__MATERIAL PROVIDED__
****************
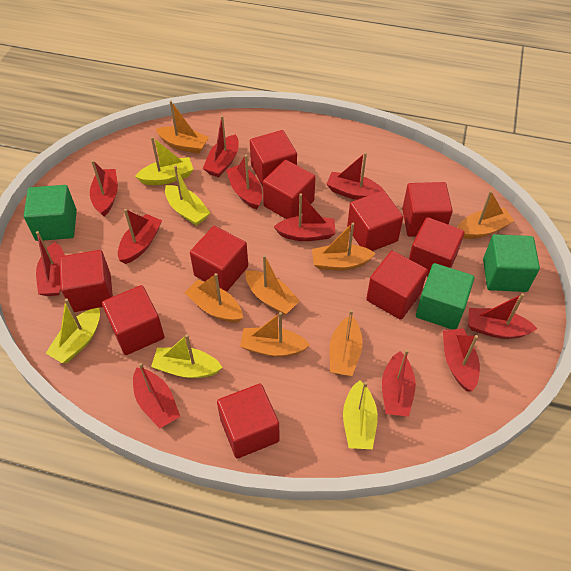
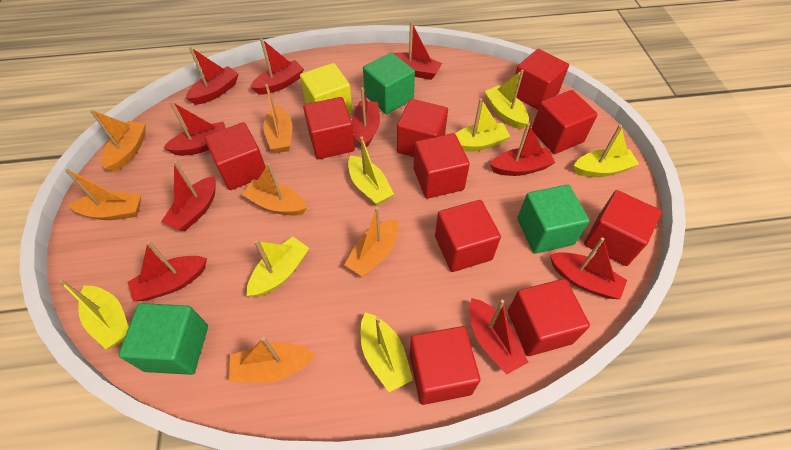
orange boat: 7 -> 6
red boat: 11 -> 10
yellow boat: 5 -> 7
yellow cube: 0 -> 1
****************
__HOW TO COMPLETE THIS TASK__
Please retype the whole listing above exactly, without any of its images.

__TASK OUTPUT__
orange boat: 7 -> 6
red boat: 11 -> 10
yellow boat: 5 -> 7
yellow cube: 0 -> 1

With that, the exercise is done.